(SOURCE DATA)
- - -
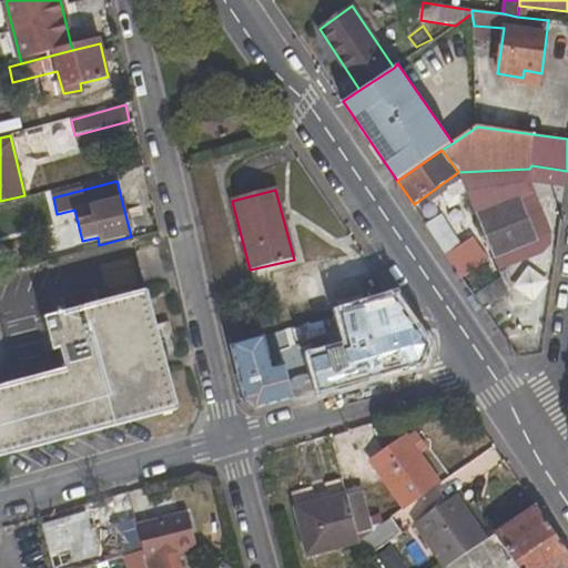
[(537,240),(520,199),(477,217),(494,259),(537,240)]
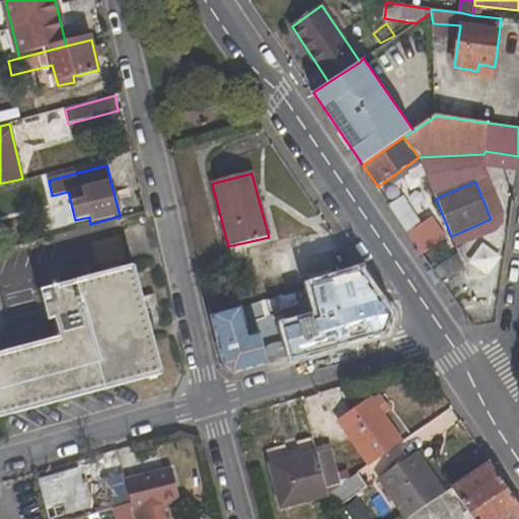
[(403,197),(391,206),(423,253),(447,238),(434,218),(423,225),(403,197)]
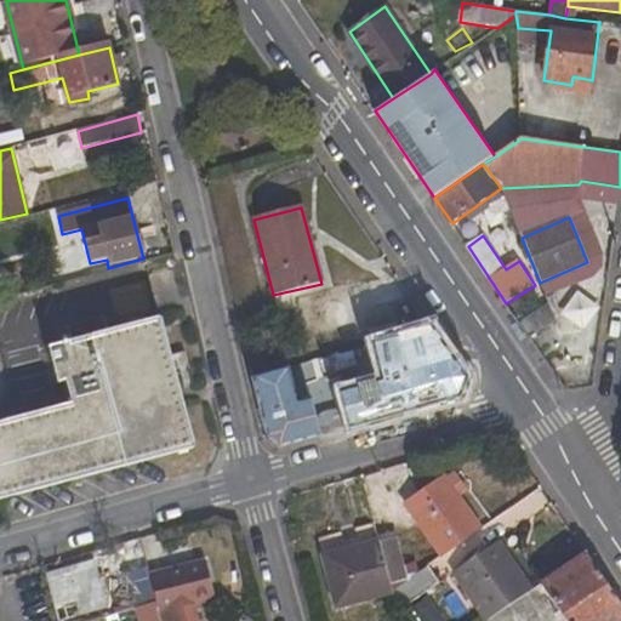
[(592,377),(596,286),(568,285),(565,376),(592,377)]
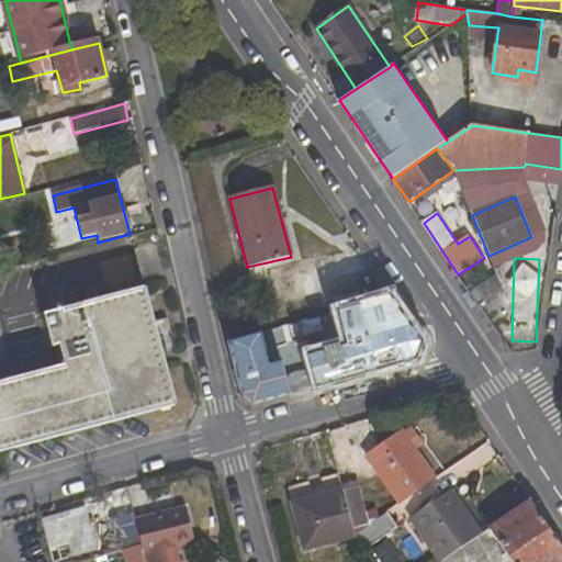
[(496,276),(471,293),(479,305),(503,289),(496,276)]
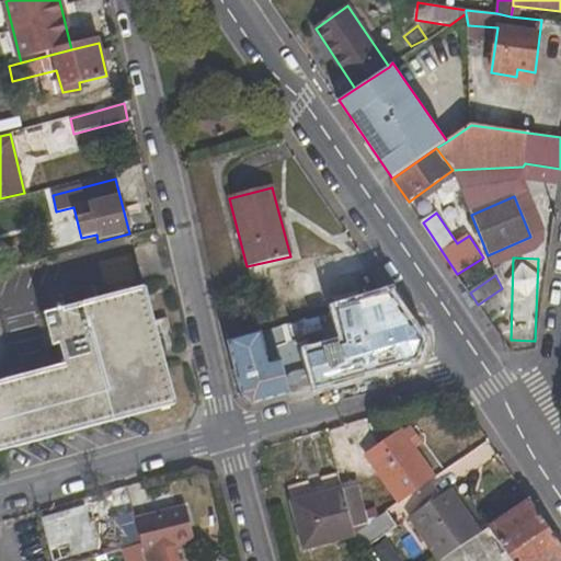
[(60,345),(65,365),(14,378),(0,381),(0,451),(175,404),(146,288),(44,315),(52,347),(60,345)]
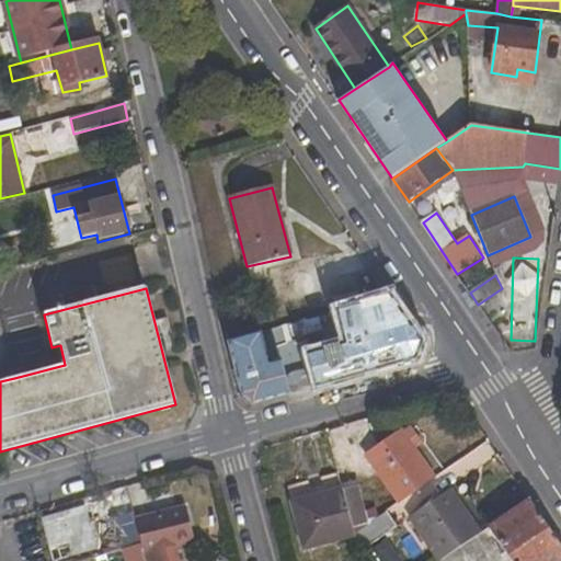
[(418,358),(413,332),(386,293),(336,305),(347,343),(309,354),(319,386),(418,358)]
- - -
(WHAT YOU NEED TO DO)
In the records above, find the line containing "[(496,276),(471,293),(479,305),(503,289),(496,276)]", then write out exactly that line and every later one through the last, omitting pictures.

(RESPONSE TO THE EXERCISE)
[(496,276),(471,293),(479,305),(503,289),(496,276)]
[(60,345),(65,365),(14,378),(0,381),(0,451),(175,404),(146,288),(44,315),(52,347),(60,345)]
[(418,358),(413,332),(386,293),(336,305),(347,343),(309,354),(319,386),(418,358)]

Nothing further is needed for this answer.